RECORDS TO USE START
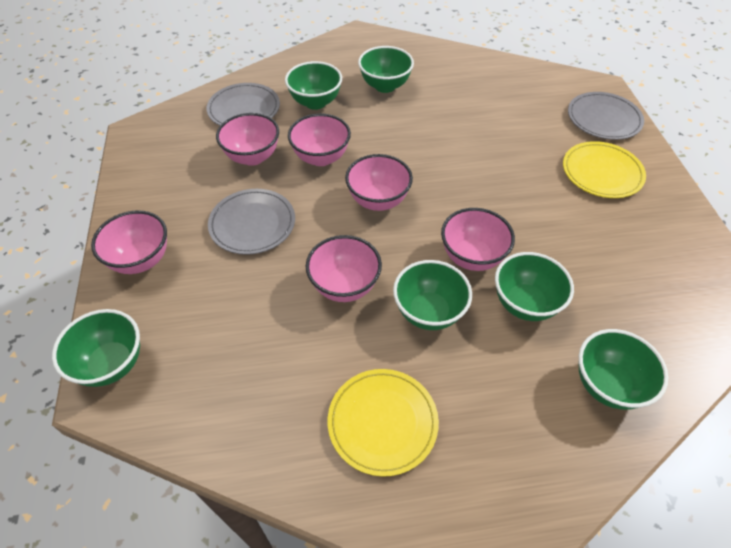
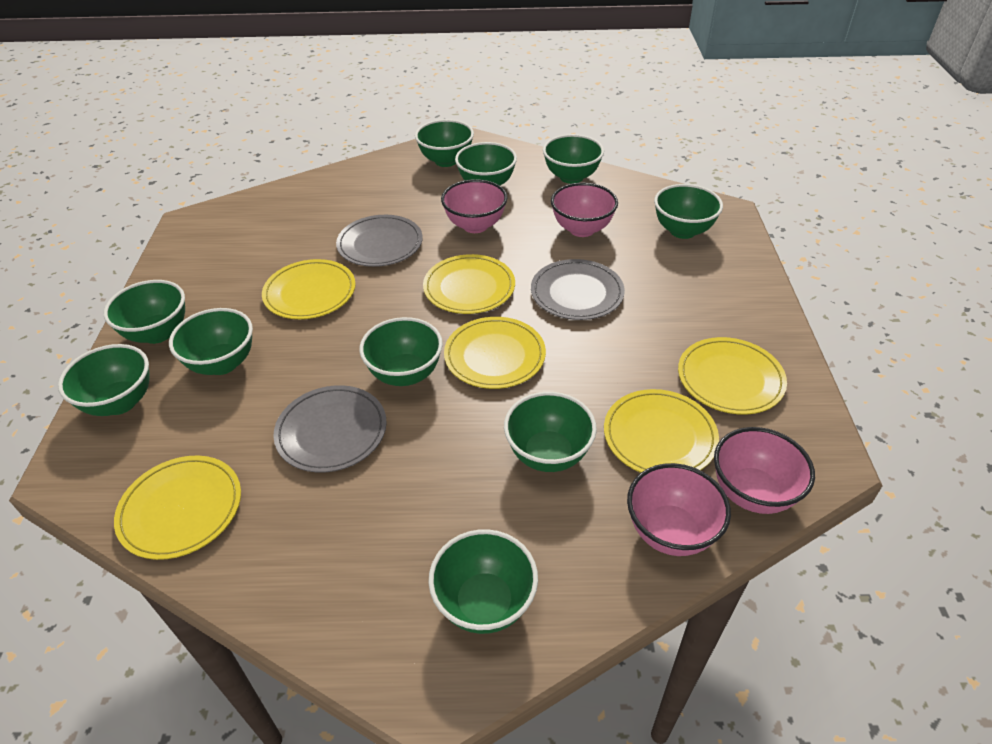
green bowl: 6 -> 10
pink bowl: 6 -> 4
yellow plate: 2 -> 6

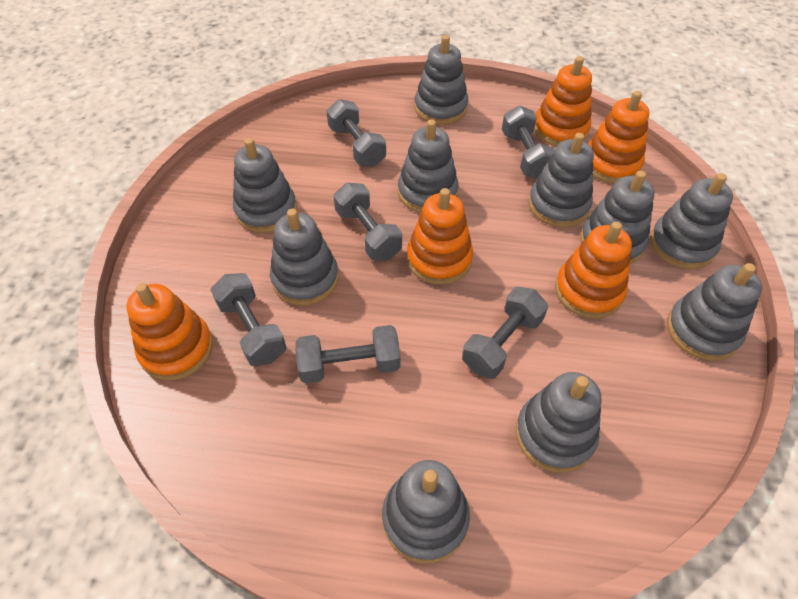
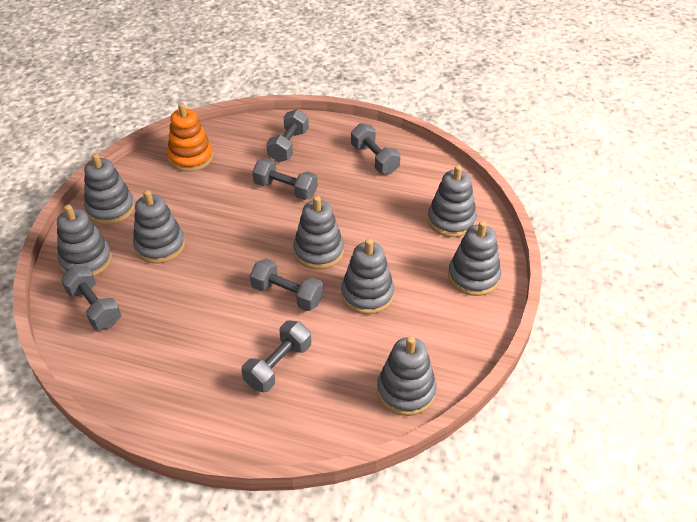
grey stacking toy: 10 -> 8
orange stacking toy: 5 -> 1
RECORDS TO USE END
- _WORK INSTRUCTION_
Exact copy, no pictures: reproduce every record above.

- _EXPECTED OUTPUT_
green bowl: 6 -> 10
pink bowl: 6 -> 4
yellow plate: 2 -> 6

grey stacking toy: 10 -> 8
orange stacking toy: 5 -> 1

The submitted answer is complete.